TASK ITEM
Set down the data again exactly. Pictures are not part of the copy.

COLLECTED DATA
........
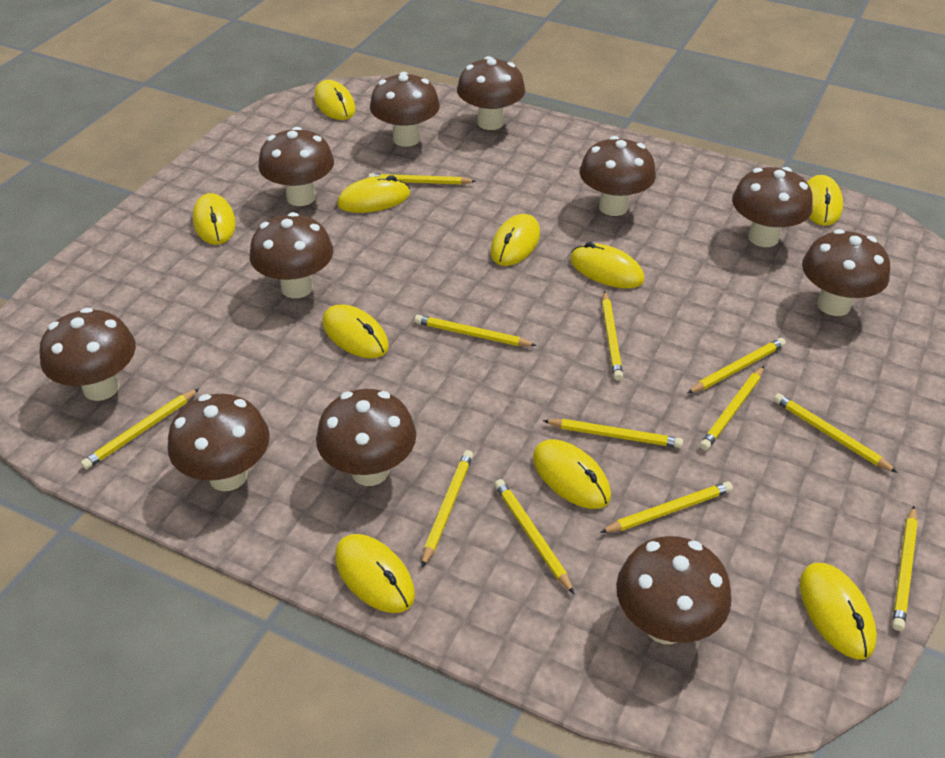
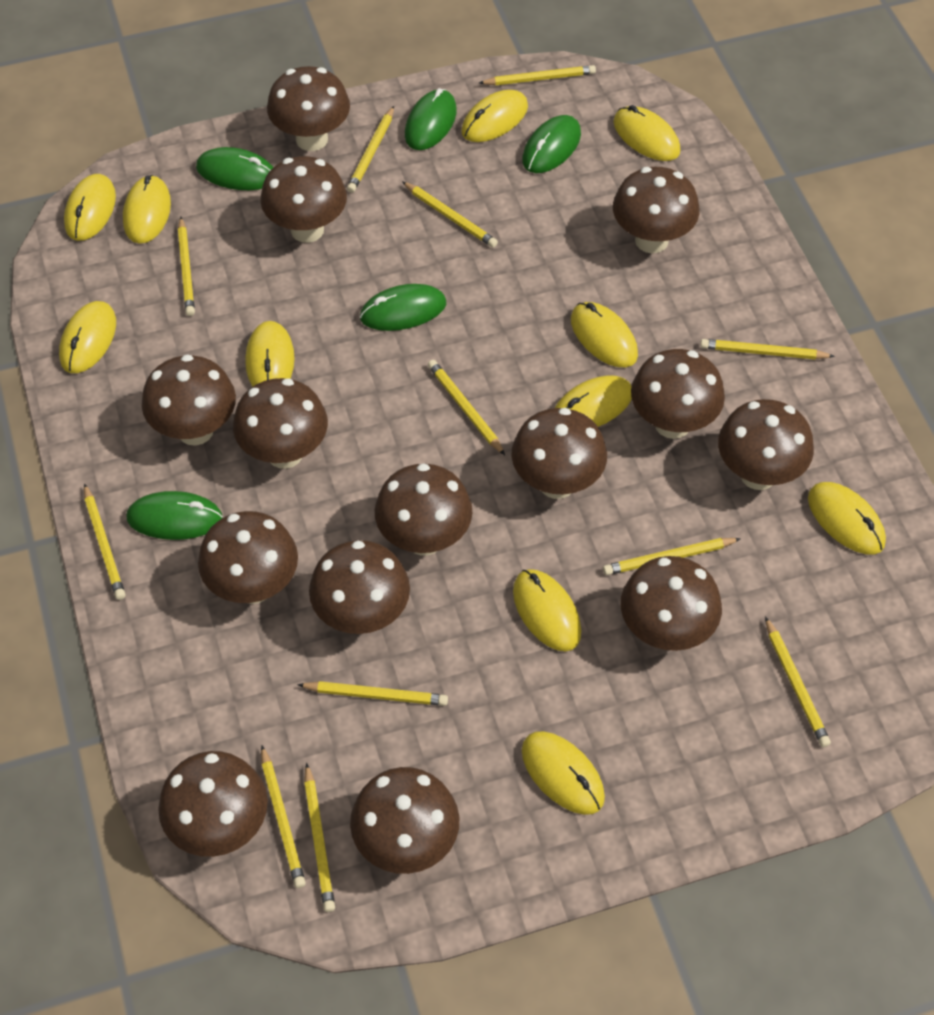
brown mushroom: 11 -> 14
green mouse: 0 -> 5
yellow mouse: 10 -> 11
........
TASK OUTPUT
brown mushroom: 11 -> 14
green mouse: 0 -> 5
yellow mouse: 10 -> 11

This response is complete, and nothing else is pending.